→ **Task to complete**:
Return exactly the run of lines that begins at the line containing "eraser/purple" and ends at the last line of the material below; pictures stay out.

→ **Recorded information**:
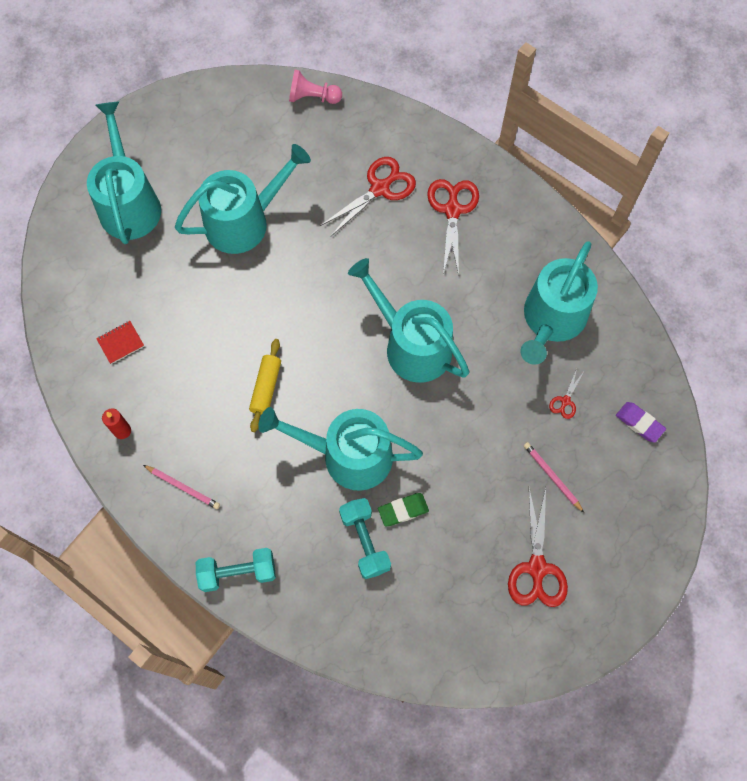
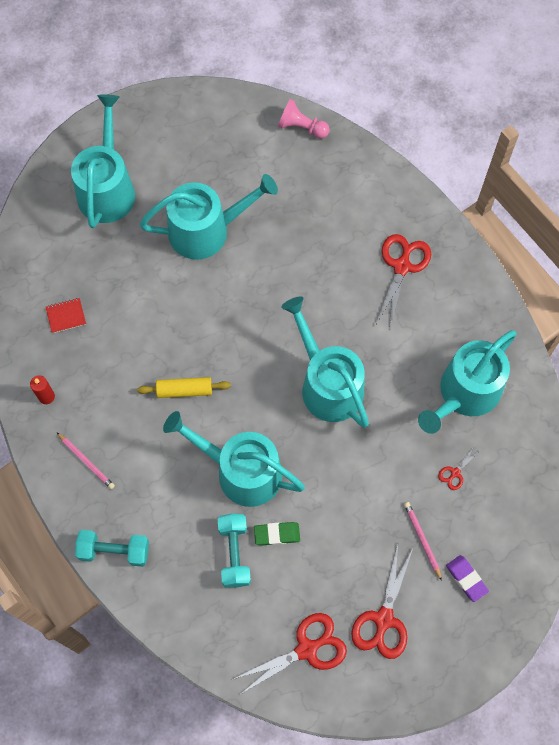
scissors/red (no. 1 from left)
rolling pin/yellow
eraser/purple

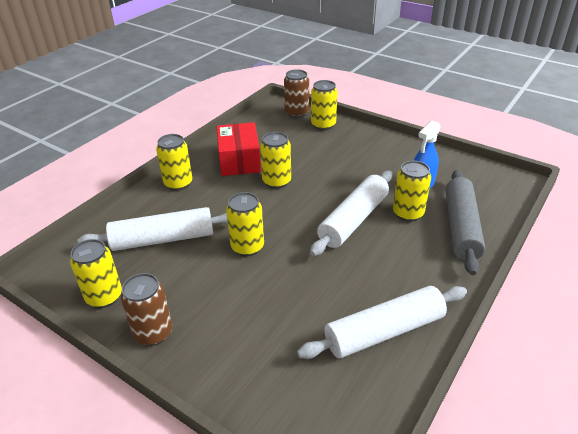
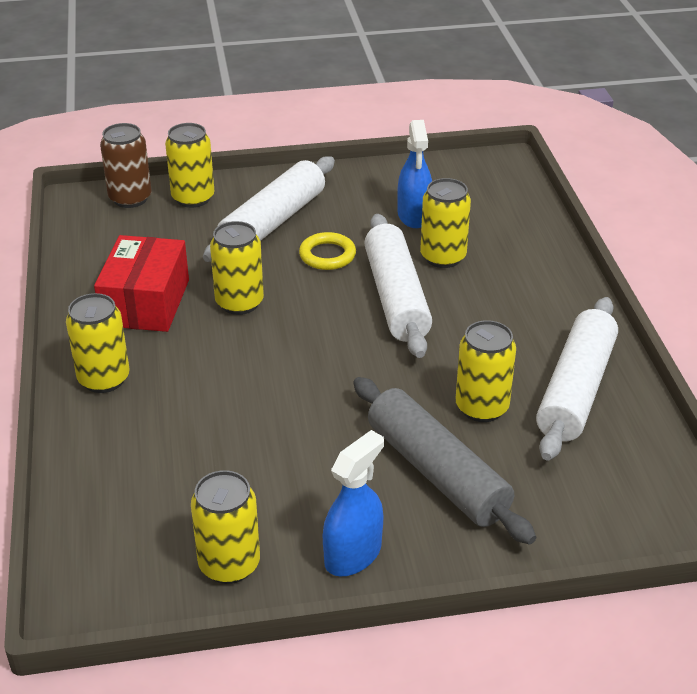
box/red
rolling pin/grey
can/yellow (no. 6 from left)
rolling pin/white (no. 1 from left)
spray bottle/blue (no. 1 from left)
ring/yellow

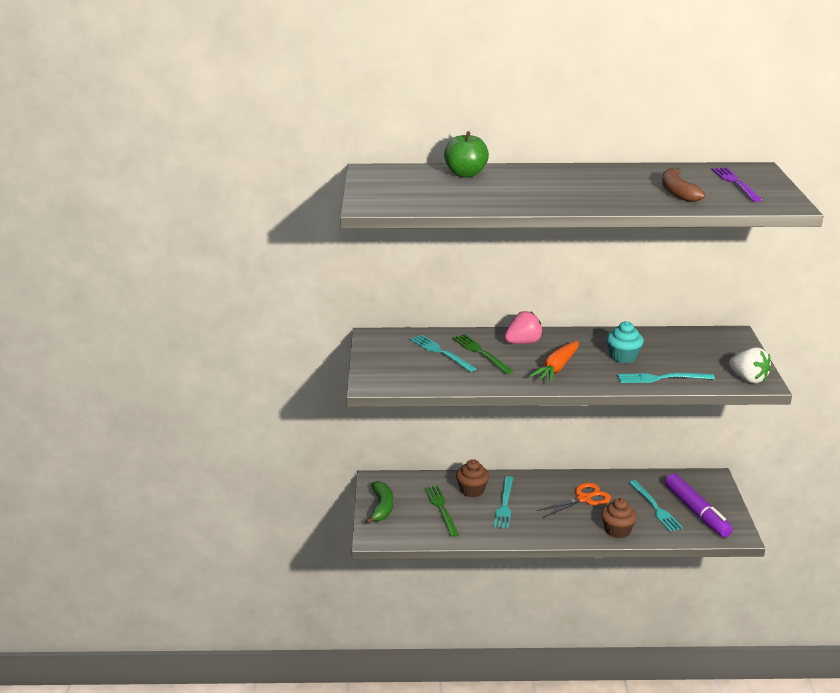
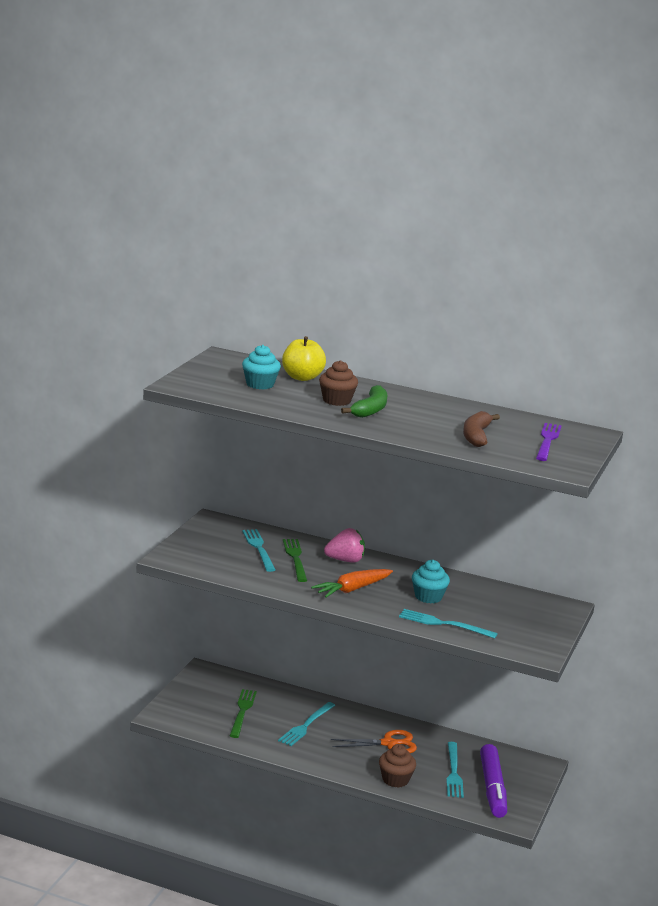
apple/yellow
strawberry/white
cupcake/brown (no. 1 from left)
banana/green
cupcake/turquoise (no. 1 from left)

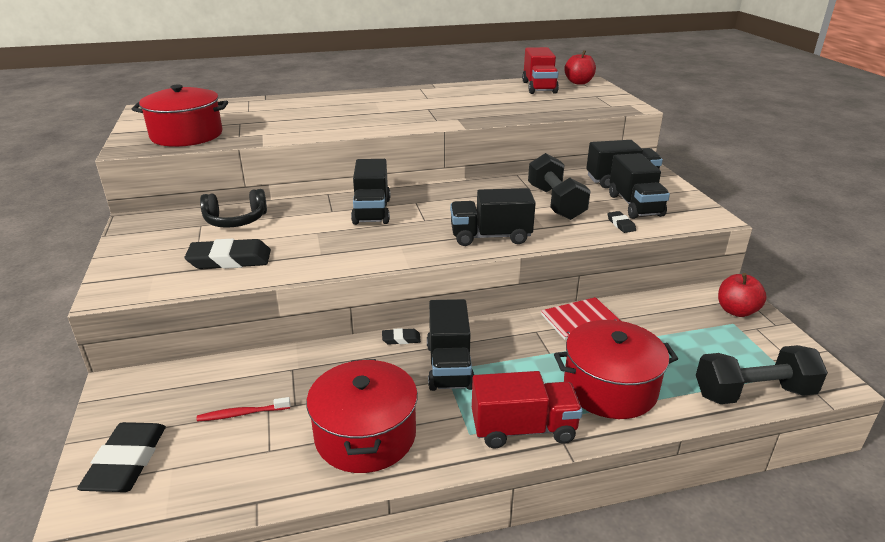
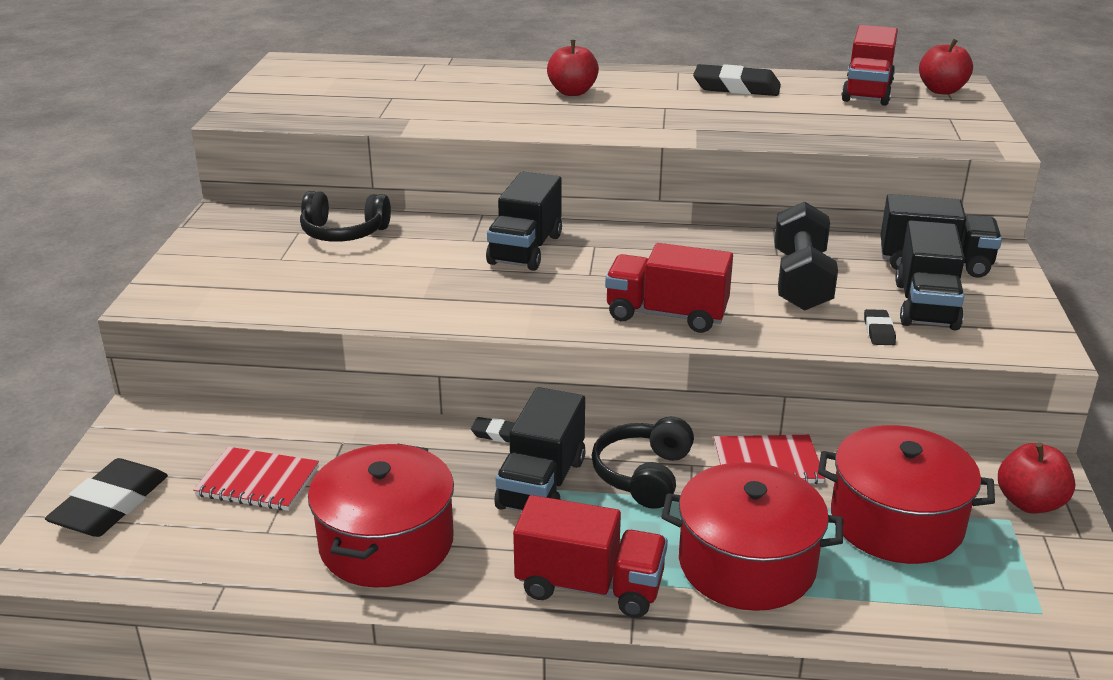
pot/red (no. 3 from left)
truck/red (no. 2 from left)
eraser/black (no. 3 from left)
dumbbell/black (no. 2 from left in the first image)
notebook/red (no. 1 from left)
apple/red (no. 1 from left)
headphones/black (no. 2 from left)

→ **Answer to this task**:
eraser/purple

box/red
rolling pin/grey
can/yellow (no. 6 from left)
rolling pin/white (no. 1 from left)
spray bottle/blue (no. 1 from left)
ring/yellow

apple/yellow
strawberry/white
cupcake/brown (no. 1 from left)
banana/green
cupcake/turquoise (no. 1 from left)

pot/red (no. 3 from left)
truck/red (no. 2 from left)
eraser/black (no. 3 from left)
dumbbell/black (no. 2 from left in the first image)
notebook/red (no. 1 from left)
apple/red (no. 1 from left)
headphones/black (no. 2 from left)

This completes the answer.